*** DATA LISTING

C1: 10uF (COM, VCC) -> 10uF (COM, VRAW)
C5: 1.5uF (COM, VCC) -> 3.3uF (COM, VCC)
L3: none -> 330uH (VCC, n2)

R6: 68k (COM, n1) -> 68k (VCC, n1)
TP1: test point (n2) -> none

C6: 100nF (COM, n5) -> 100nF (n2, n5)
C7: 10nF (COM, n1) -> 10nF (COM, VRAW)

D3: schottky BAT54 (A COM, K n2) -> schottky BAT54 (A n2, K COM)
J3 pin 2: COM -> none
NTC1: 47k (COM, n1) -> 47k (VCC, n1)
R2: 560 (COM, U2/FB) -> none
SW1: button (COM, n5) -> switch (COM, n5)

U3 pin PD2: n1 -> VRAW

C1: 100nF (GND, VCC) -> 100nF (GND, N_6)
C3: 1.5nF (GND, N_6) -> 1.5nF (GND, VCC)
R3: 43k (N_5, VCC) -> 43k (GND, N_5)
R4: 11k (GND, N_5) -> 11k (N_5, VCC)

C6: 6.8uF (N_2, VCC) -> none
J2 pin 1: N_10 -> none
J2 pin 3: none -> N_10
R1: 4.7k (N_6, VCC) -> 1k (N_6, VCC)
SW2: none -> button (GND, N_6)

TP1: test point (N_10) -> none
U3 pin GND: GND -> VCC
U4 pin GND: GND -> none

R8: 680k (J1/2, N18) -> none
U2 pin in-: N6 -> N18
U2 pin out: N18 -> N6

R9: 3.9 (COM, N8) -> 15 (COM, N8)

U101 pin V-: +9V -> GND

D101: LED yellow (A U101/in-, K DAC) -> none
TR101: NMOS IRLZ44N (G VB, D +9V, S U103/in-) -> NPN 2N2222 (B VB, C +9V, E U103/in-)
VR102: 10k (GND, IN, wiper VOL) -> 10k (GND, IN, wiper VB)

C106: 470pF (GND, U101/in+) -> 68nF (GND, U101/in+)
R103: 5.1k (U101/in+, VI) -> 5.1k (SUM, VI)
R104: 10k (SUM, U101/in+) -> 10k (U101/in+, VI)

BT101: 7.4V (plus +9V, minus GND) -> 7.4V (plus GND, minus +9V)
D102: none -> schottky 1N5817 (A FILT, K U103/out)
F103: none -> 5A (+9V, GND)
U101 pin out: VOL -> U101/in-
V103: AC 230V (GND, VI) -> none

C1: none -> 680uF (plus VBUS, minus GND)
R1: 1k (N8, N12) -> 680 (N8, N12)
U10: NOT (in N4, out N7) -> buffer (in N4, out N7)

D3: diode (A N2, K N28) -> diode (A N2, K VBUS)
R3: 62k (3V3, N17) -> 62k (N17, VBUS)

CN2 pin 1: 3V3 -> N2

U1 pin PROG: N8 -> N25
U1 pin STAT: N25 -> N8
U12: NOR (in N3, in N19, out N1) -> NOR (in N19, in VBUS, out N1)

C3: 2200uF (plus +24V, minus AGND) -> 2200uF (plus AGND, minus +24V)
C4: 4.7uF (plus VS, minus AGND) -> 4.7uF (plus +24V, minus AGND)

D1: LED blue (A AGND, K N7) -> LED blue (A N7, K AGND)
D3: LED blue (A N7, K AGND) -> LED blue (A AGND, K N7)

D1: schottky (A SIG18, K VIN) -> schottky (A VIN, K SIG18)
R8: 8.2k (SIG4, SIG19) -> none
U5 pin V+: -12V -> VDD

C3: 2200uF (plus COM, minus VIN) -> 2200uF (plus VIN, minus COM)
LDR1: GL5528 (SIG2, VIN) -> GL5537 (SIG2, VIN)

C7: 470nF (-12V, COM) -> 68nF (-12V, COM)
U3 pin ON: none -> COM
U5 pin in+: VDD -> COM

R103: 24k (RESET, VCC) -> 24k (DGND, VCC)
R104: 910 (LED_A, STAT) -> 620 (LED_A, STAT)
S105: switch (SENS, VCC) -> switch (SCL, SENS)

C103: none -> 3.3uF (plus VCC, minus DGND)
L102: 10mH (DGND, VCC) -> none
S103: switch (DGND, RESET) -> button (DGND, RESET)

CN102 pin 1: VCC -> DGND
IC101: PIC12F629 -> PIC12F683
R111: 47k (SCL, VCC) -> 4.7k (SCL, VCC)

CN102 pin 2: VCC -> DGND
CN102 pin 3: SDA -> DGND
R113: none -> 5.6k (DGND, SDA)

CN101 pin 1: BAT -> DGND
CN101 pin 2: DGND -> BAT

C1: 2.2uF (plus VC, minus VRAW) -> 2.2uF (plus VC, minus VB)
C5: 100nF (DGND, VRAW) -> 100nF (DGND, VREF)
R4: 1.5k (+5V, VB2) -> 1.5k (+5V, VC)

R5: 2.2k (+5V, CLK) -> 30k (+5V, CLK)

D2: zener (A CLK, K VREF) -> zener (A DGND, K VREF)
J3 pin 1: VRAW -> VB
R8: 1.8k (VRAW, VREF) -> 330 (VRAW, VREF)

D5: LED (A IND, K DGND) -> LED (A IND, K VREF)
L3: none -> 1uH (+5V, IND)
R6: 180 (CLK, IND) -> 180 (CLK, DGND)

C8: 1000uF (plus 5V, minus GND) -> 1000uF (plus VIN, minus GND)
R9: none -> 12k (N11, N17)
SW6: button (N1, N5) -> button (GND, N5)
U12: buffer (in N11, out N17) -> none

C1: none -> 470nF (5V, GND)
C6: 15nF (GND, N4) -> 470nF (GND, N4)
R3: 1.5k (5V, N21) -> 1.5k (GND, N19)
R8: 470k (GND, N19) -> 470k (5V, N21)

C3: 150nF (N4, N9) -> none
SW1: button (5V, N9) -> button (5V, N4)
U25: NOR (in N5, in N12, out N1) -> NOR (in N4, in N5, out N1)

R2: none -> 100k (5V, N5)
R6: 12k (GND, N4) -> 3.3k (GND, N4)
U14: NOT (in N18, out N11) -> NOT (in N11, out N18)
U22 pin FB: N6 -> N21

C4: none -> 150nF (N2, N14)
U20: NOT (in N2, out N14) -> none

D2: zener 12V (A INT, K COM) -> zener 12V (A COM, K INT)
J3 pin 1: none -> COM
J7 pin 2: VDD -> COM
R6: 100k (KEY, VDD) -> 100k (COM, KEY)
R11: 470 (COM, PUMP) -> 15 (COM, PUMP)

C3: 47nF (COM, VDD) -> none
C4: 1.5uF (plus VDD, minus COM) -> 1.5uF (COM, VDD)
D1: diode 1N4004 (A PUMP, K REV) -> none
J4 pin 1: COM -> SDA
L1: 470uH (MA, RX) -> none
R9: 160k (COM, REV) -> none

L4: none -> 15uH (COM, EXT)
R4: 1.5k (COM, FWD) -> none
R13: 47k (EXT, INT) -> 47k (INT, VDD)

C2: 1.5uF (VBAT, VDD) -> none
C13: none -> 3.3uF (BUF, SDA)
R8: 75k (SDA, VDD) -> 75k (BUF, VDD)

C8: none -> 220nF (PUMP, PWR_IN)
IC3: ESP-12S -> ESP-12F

******

_WHAT IS REQUIRED_
Where the data above reaches the line holding "CN102 pin 1: VCC -> DGND", begin printing, and stop after the line holding "CN101 pin 2: DGND -> BAT". Each line must be reproduced exactly, with nothing else added.

_RESULT OF THE EXERCISE_
CN102 pin 1: VCC -> DGND
IC101: PIC12F629 -> PIC12F683
R111: 47k (SCL, VCC) -> 4.7k (SCL, VCC)

CN102 pin 2: VCC -> DGND
CN102 pin 3: SDA -> DGND
R113: none -> 5.6k (DGND, SDA)

CN101 pin 1: BAT -> DGND
CN101 pin 2: DGND -> BAT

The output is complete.